Instructions to follow ▸ In the records below, take the lines starting at the line "purple L-shape: rotated 45 degrees clockwise" and ending at the line "purple star: rotated 10 degrees clockwise", and substitute "violet" for every "purple" while leaving everything else unchanged. Give only those lines and omit the pictures.
+++ Information supplied
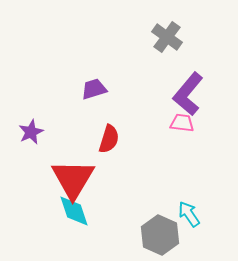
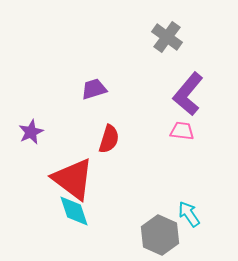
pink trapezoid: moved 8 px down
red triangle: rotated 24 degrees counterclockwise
++++++
+++ Information supplied
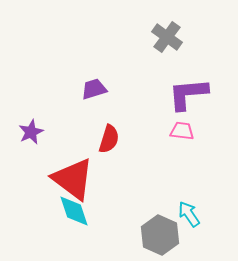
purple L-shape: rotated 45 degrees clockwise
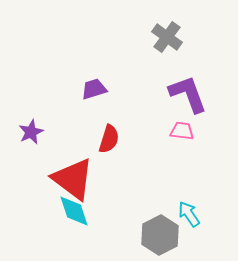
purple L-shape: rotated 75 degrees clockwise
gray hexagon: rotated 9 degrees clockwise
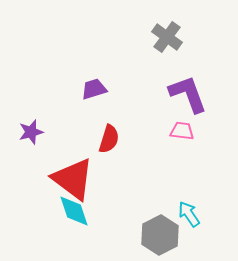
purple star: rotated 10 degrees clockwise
++++++
The response ▸
violet L-shape: rotated 45 degrees clockwise
violet L-shape: rotated 75 degrees clockwise
gray hexagon: rotated 9 degrees clockwise
violet star: rotated 10 degrees clockwise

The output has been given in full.